ASSIGNED TASK:
Your answer must be an exact copy of the records below, minus any images.
[[ INFORMATION SHOWN open ]]
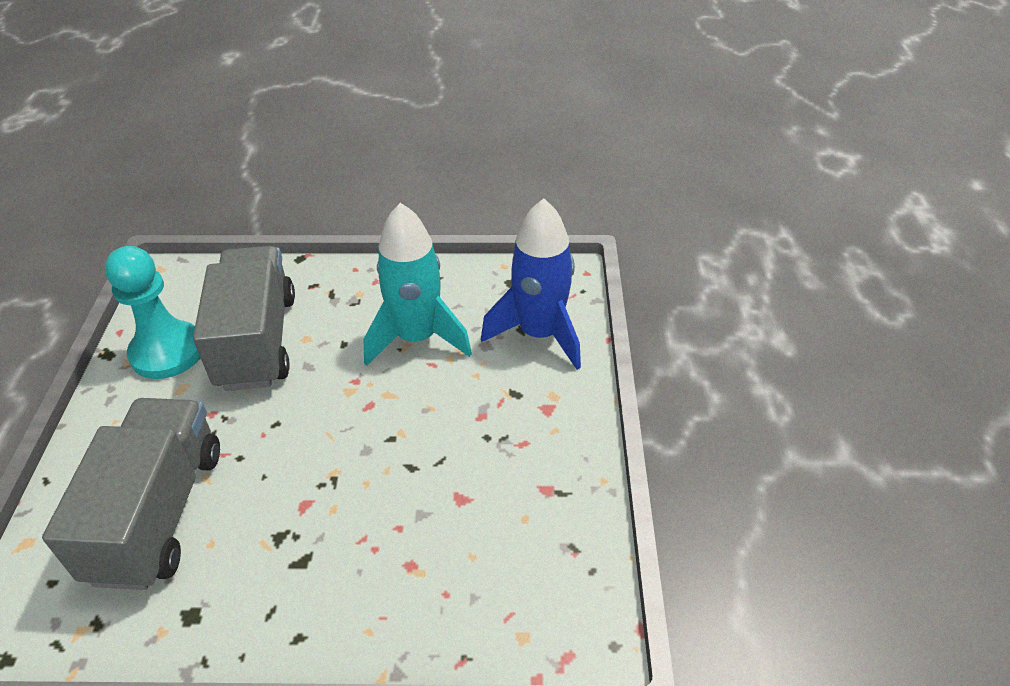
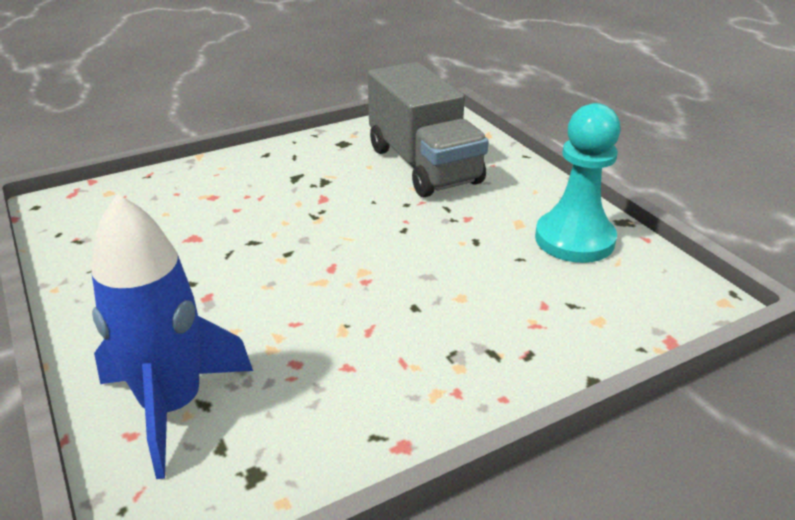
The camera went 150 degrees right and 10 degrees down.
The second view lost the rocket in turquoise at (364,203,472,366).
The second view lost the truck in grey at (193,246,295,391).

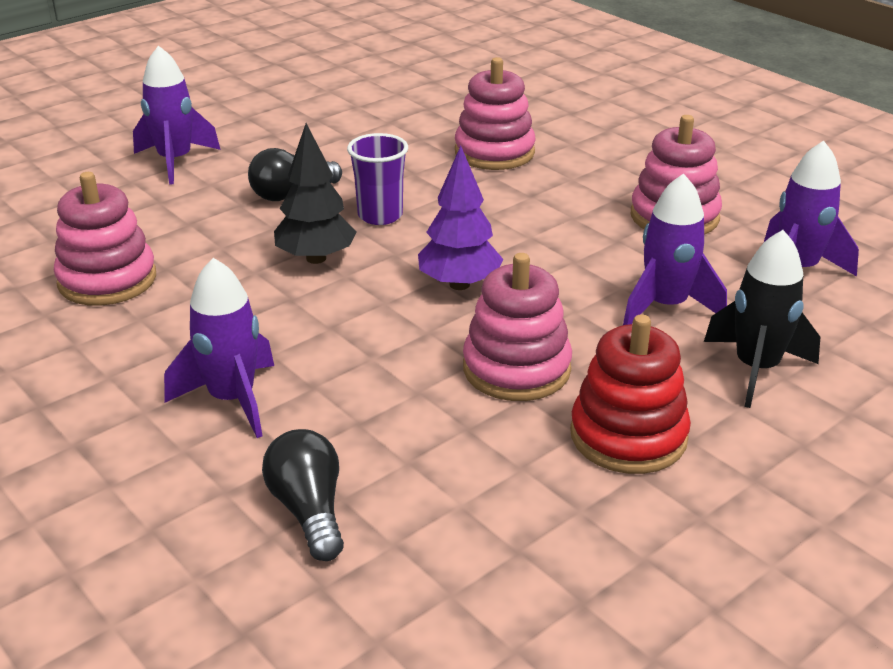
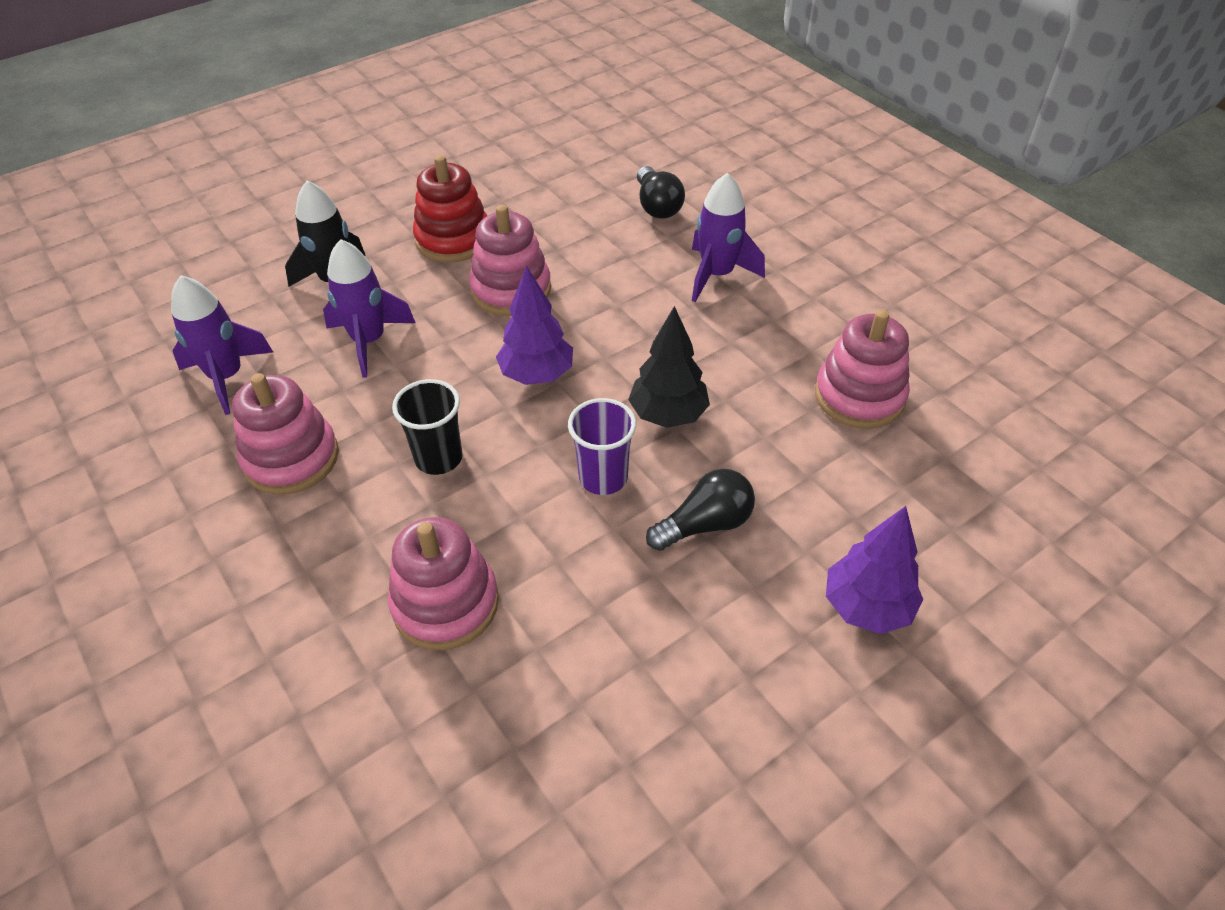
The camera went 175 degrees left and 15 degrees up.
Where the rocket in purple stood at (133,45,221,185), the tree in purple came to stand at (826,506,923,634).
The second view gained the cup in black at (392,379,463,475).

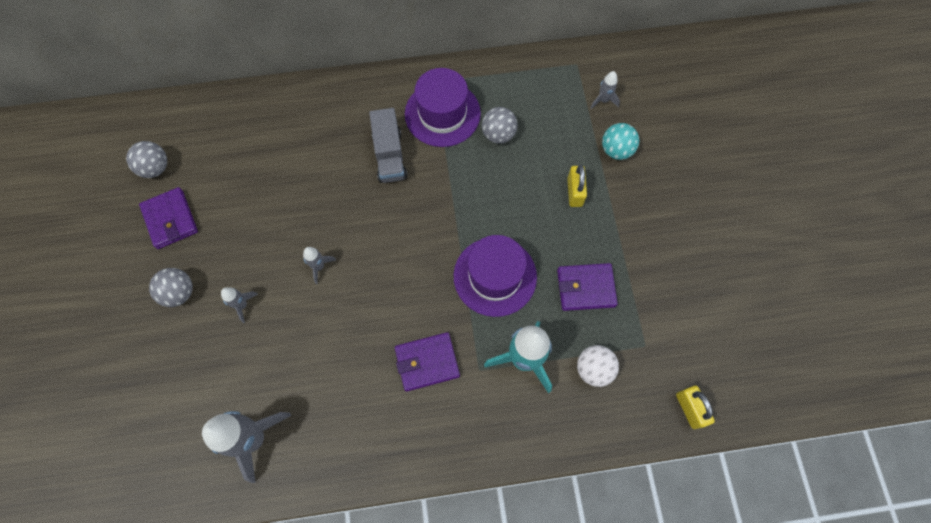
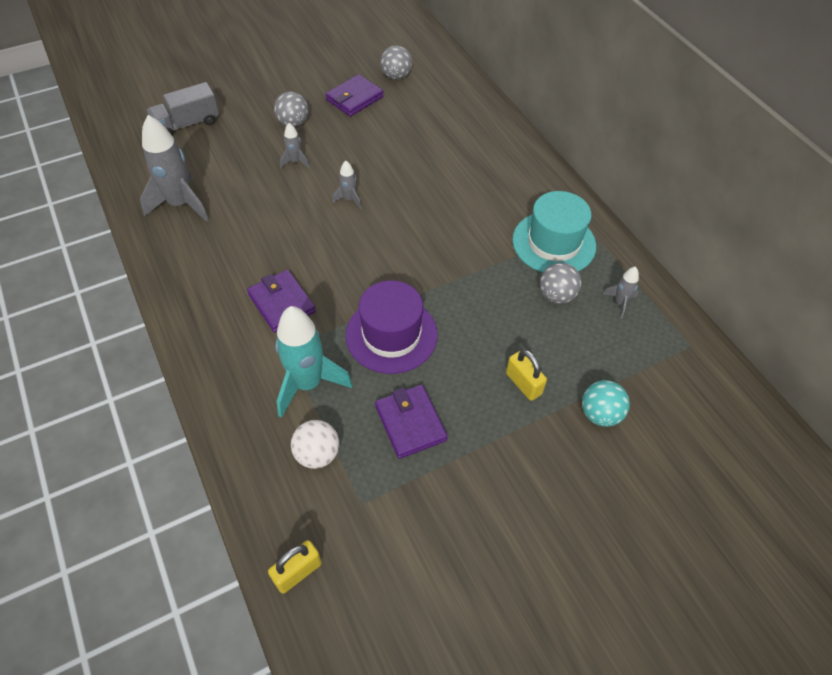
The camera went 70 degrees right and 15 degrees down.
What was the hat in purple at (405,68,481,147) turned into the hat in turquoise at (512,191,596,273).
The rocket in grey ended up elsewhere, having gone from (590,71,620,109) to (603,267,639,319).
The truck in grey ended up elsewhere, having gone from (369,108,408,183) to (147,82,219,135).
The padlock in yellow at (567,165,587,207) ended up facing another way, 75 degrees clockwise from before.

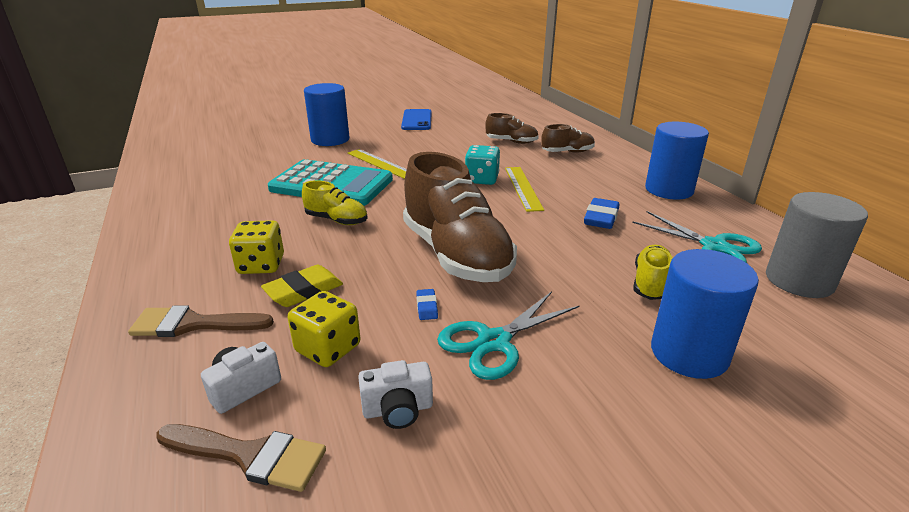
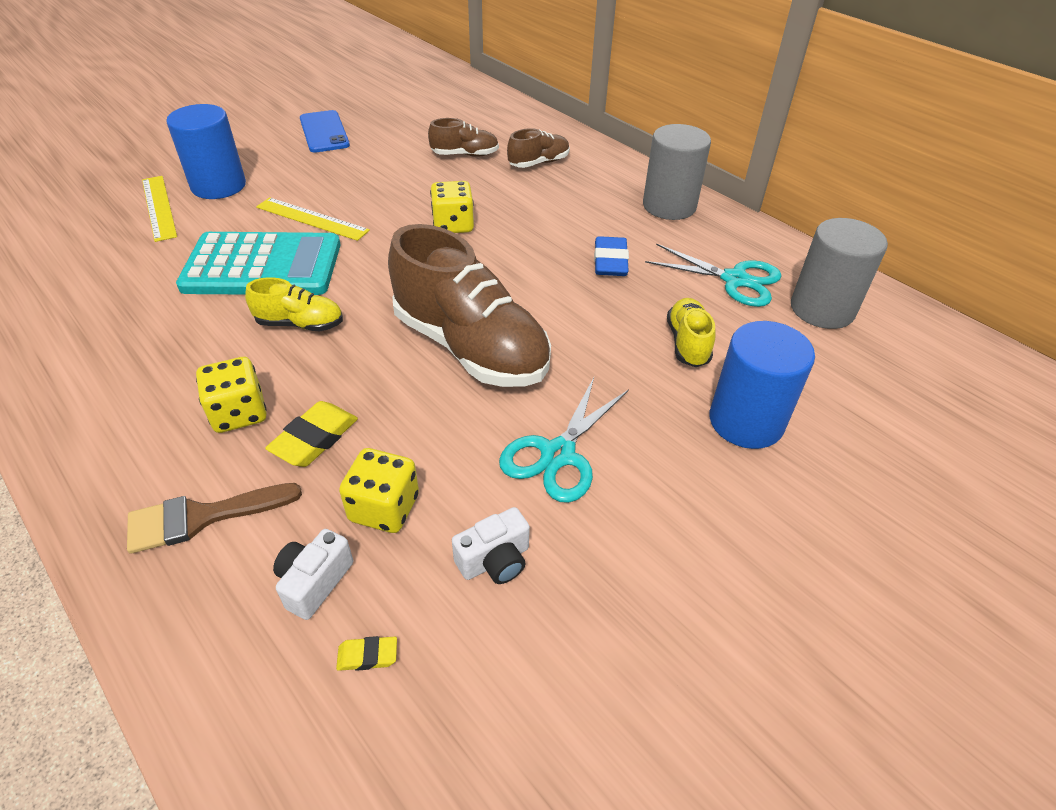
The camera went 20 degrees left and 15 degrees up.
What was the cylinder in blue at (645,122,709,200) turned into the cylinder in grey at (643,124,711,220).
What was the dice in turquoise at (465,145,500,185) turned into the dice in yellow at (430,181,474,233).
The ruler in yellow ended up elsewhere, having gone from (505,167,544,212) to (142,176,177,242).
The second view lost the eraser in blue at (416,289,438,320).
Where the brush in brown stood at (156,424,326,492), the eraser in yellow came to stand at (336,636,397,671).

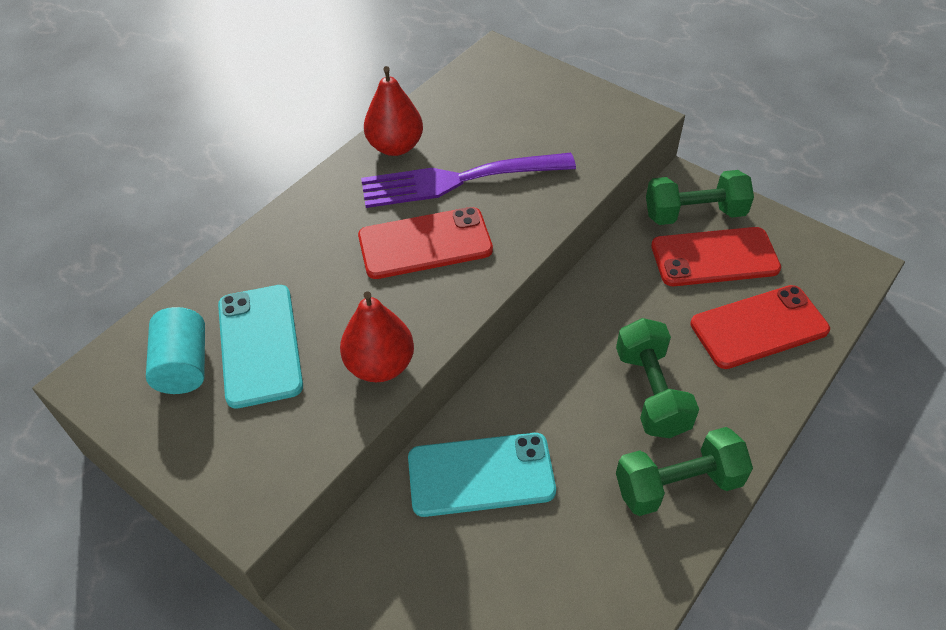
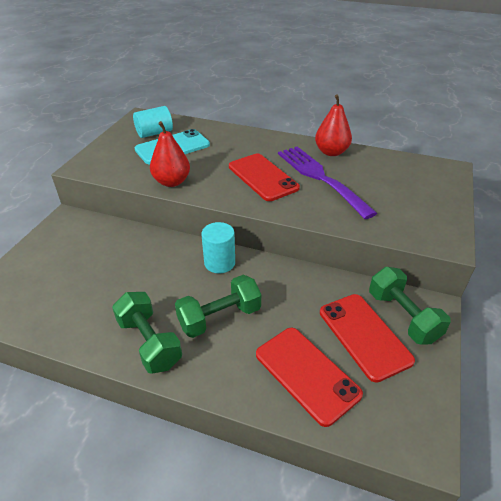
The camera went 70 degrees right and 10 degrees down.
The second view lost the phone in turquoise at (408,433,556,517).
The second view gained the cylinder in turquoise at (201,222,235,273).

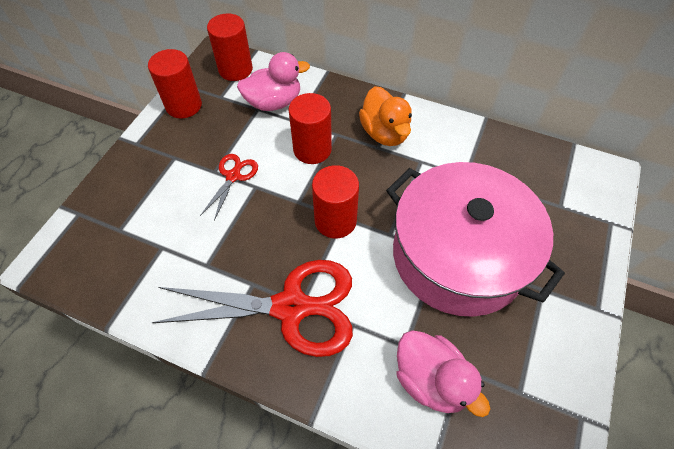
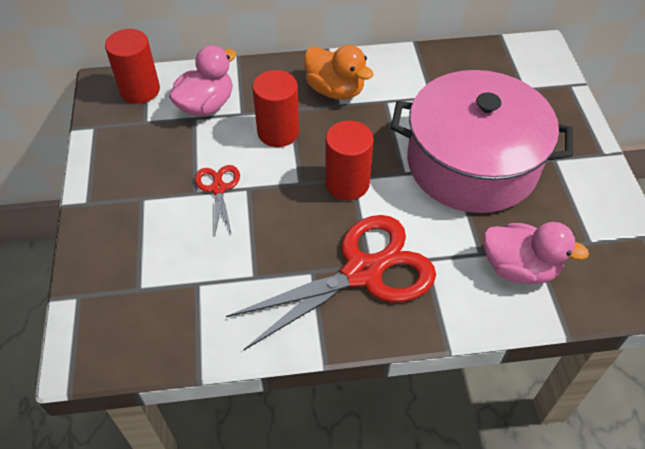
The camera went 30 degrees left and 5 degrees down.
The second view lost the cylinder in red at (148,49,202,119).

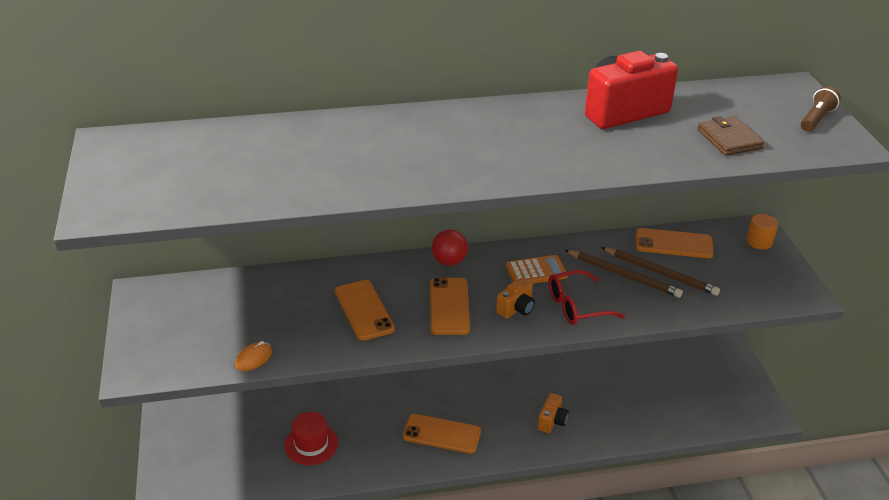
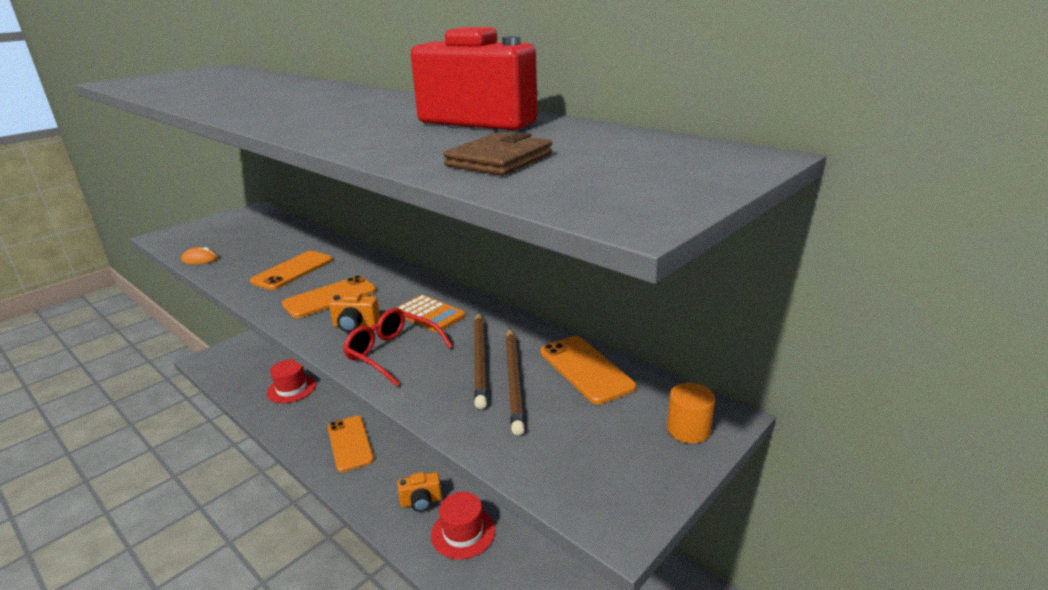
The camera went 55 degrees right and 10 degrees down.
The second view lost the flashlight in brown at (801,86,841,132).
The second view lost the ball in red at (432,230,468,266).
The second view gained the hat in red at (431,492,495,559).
[[ INFORMATION SHOWN closed ]]
EXERCISE OUTPUT:
The camera went 150 degrees right and 10 degrees down.
The second view lost the rocket in turquoise at (364,203,472,366).
The second view lost the truck in grey at (193,246,295,391).

The camera went 175 degrees left and 15 degrees up.
Where the rocket in purple stood at (133,45,221,185), the tree in purple came to stand at (826,506,923,634).
The second view gained the cup in black at (392,379,463,475).

The camera went 70 degrees right and 15 degrees down.
What was the hat in purple at (405,68,481,147) turned into the hat in turquoise at (512,191,596,273).
The rocket in grey ended up elsewhere, having gone from (590,71,620,109) to (603,267,639,319).
The truck in grey ended up elsewhere, having gone from (369,108,408,183) to (147,82,219,135).
The padlock in yellow at (567,165,587,207) ended up facing another way, 75 degrees clockwise from before.

The camera went 20 degrees left and 15 degrees up.
What was the cylinder in blue at (645,122,709,200) turned into the cylinder in grey at (643,124,711,220).
What was the dice in turquoise at (465,145,500,185) turned into the dice in yellow at (430,181,474,233).
The ruler in yellow ended up elsewhere, having gone from (505,167,544,212) to (142,176,177,242).
The second view lost the eraser in blue at (416,289,438,320).
Where the brush in brown stood at (156,424,326,492), the eraser in yellow came to stand at (336,636,397,671).

The camera went 70 degrees right and 10 degrees down.
The second view lost the phone in turquoise at (408,433,556,517).
The second view gained the cylinder in turquoise at (201,222,235,273).

The camera went 30 degrees left and 5 degrees down.
The second view lost the cylinder in red at (148,49,202,119).

The camera went 55 degrees right and 10 degrees down.
The second view lost the flashlight in brown at (801,86,841,132).
The second view lost the ball in red at (432,230,468,266).
The second view gained the hat in red at (431,492,495,559).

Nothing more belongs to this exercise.